- **EXERCISE PROMPT**
Reproduce, exactly and in full, only the lines below from the one containing "orange cross: (762, 284) -> (919, 210), moved" through the one containing "green semicircle: (515, 553)".

- **DATA SHOWN**
******************************

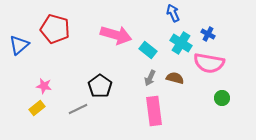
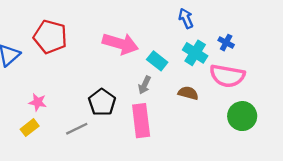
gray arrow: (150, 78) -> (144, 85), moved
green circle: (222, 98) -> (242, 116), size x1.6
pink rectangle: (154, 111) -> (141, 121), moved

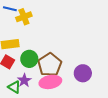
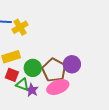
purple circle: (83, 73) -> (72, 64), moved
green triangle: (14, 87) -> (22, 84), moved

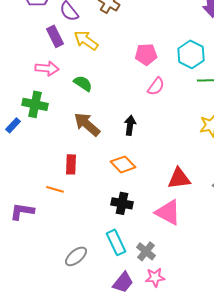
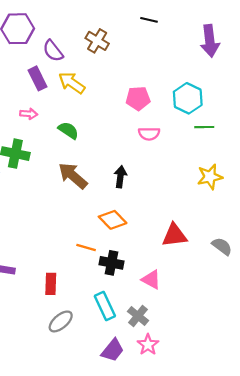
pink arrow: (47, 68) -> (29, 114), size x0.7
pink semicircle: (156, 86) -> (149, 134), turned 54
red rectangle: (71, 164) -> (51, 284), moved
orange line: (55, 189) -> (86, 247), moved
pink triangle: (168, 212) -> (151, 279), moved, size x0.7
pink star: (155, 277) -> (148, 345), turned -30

******************************

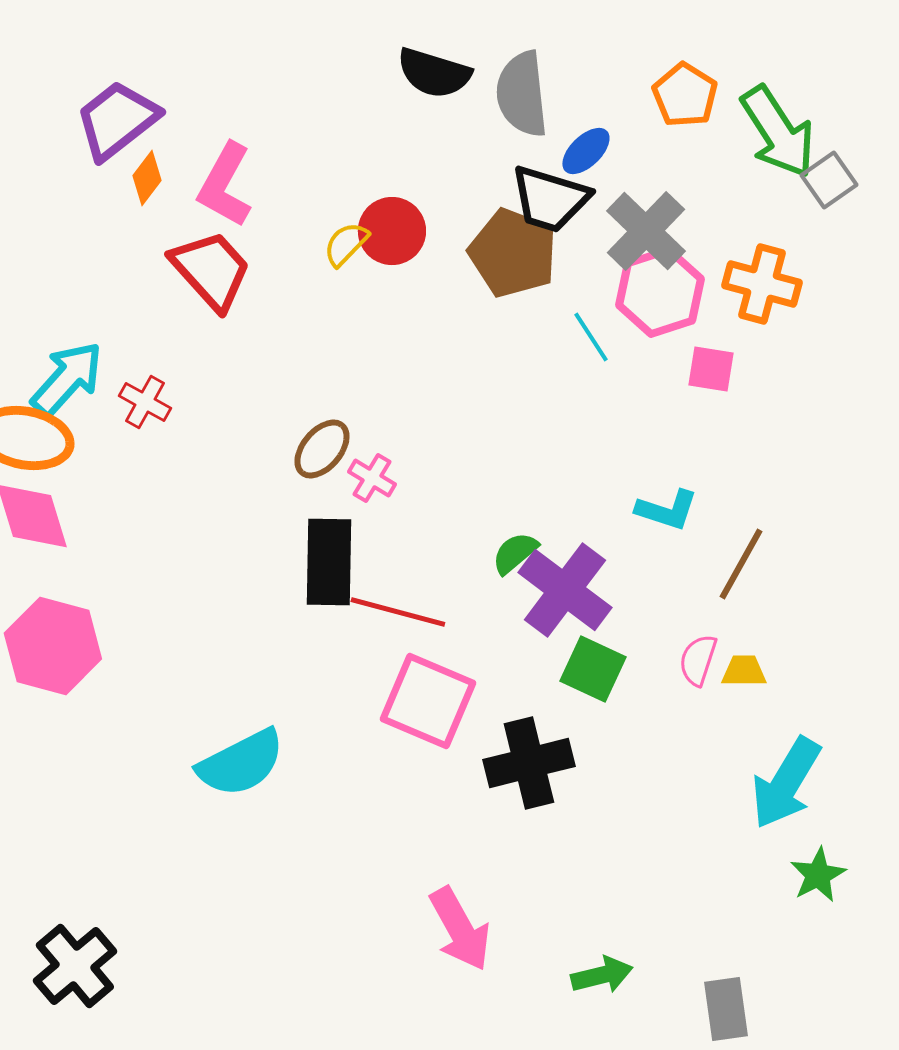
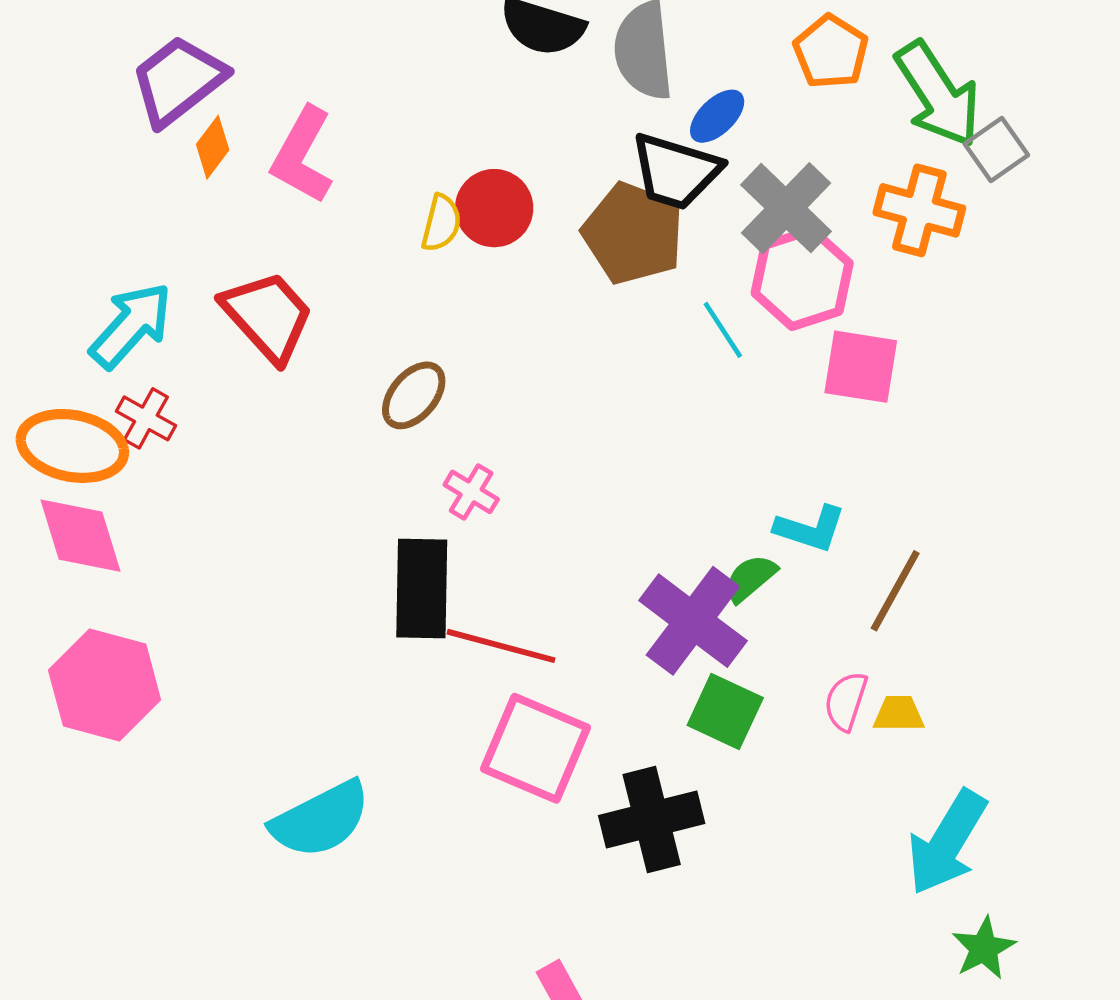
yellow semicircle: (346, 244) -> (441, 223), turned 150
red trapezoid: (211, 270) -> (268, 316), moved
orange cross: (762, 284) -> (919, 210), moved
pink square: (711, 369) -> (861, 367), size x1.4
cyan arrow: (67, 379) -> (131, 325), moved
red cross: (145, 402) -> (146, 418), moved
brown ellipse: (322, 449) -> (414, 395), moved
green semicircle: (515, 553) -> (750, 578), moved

******************************

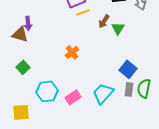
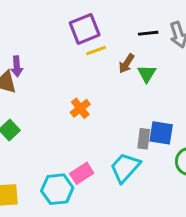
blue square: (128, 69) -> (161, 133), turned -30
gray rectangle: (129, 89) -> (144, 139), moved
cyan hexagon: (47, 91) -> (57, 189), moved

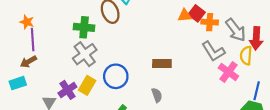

******************************

- **TASK OUTPUT**
orange cross: (762, 284) -> (919, 210), moved
pink square: (711, 369) -> (861, 367), size x1.4
cyan arrow: (67, 379) -> (131, 325), moved
red cross: (145, 402) -> (146, 418), moved
brown ellipse: (322, 449) -> (414, 395), moved
green semicircle: (515, 553) -> (750, 578), moved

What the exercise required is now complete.